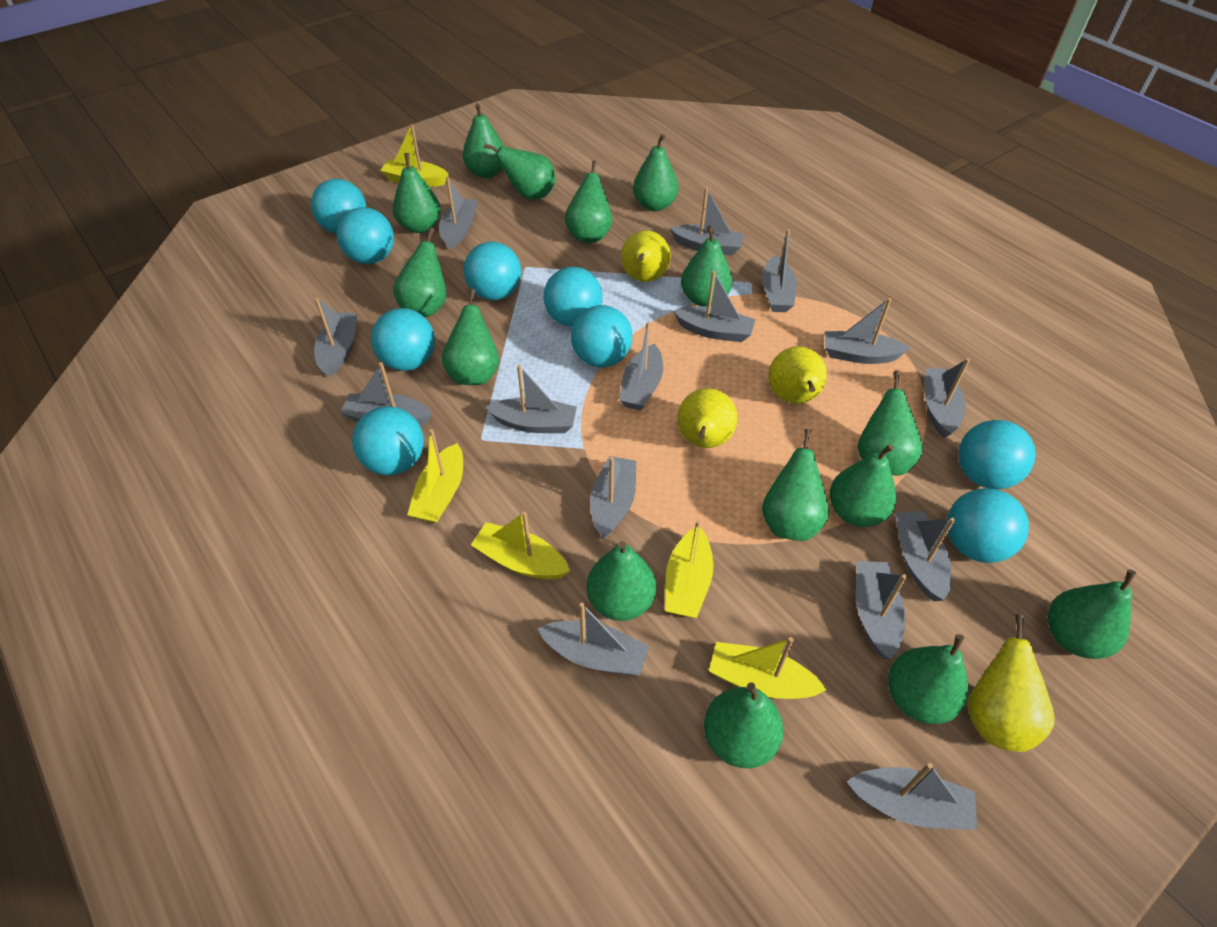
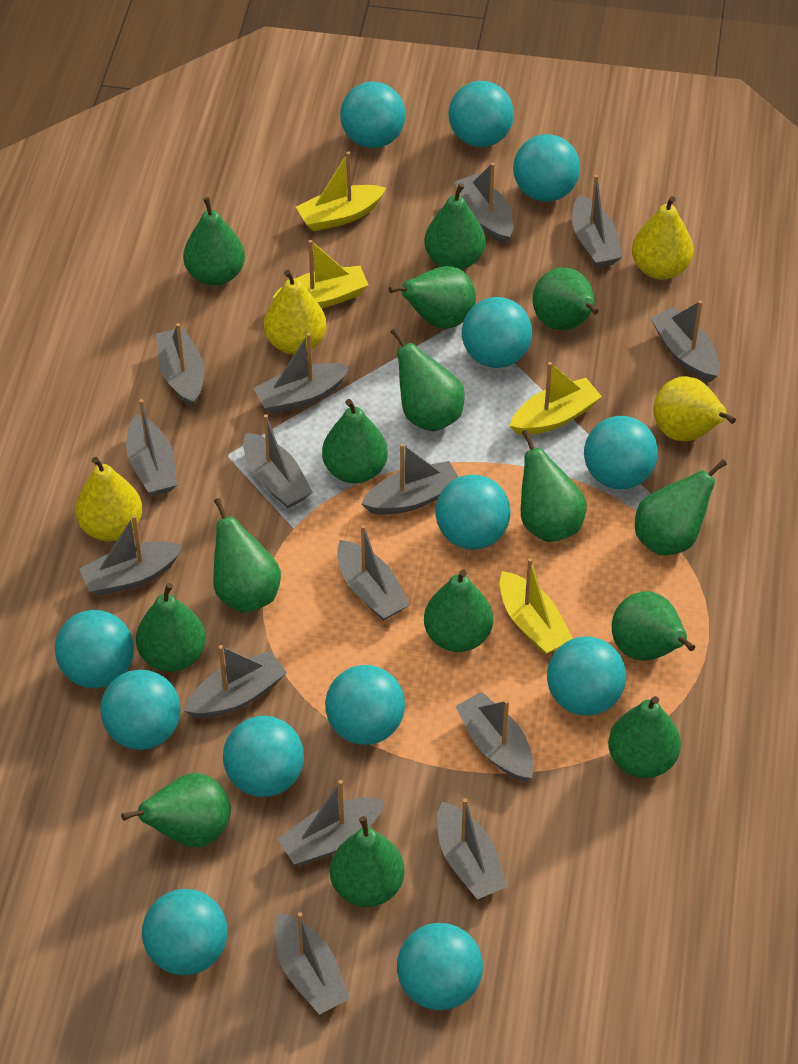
turquoise ball: 9 -> 13
yellow boat: 5 -> 4

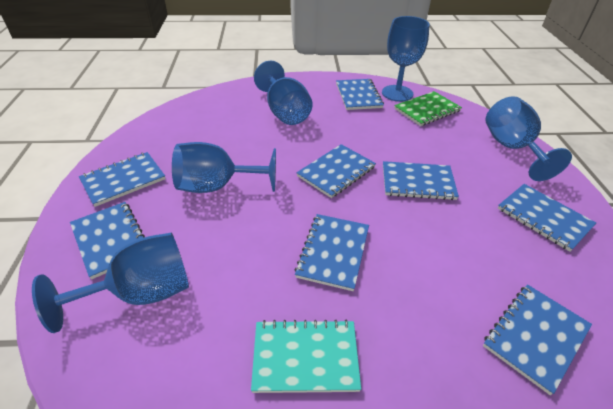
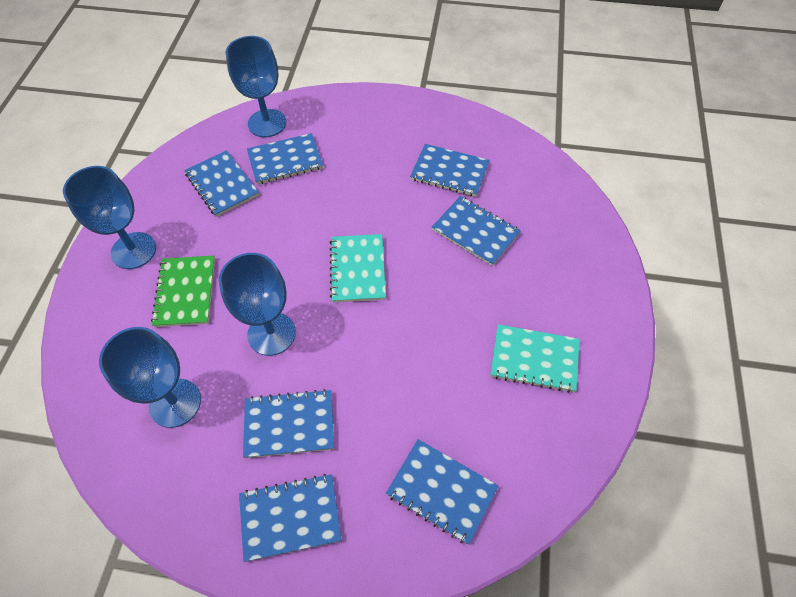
blue goblet: 5 -> 4
blue notebook: 8 -> 7
turquoise notebook: 1 -> 2

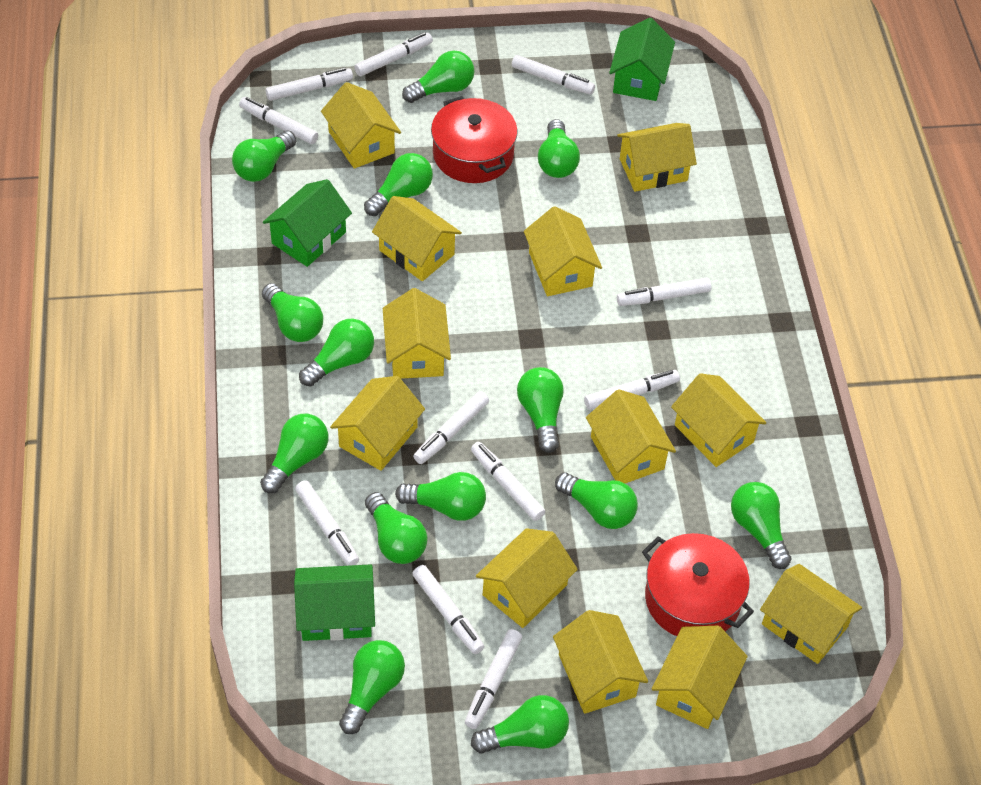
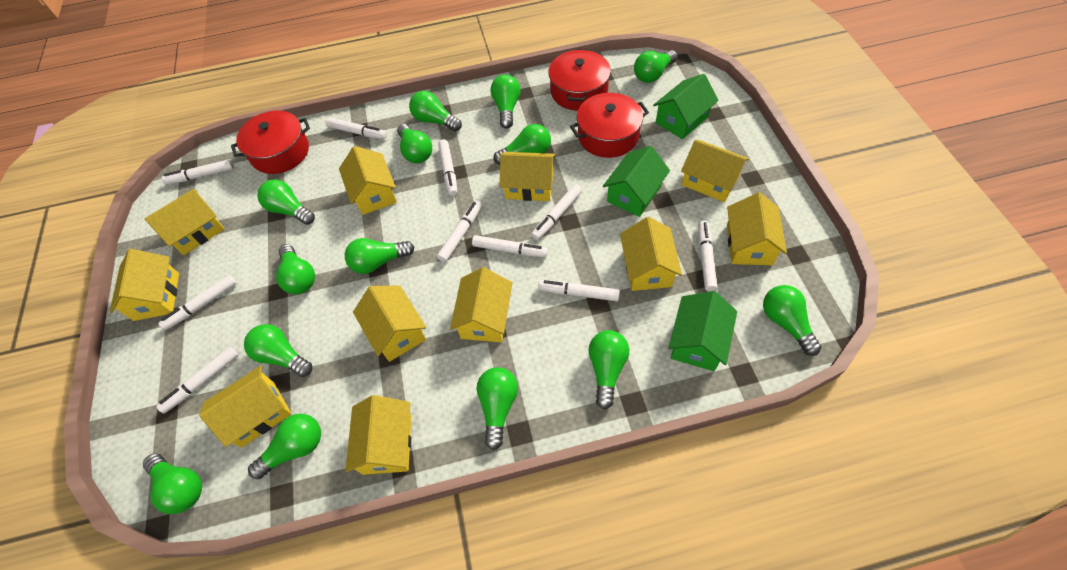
red pot: 2 -> 3
white marker: 11 -> 10
yellow house: 12 -> 11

════════════════

__ASSIGNED TASK__:
Strip out the pictures and repeat the listing above exactly.

__TASK SOLUTION__:
turquoise ball: 9 -> 13
yellow boat: 5 -> 4

blue goblet: 5 -> 4
blue notebook: 8 -> 7
turquoise notebook: 1 -> 2

red pot: 2 -> 3
white marker: 11 -> 10
yellow house: 12 -> 11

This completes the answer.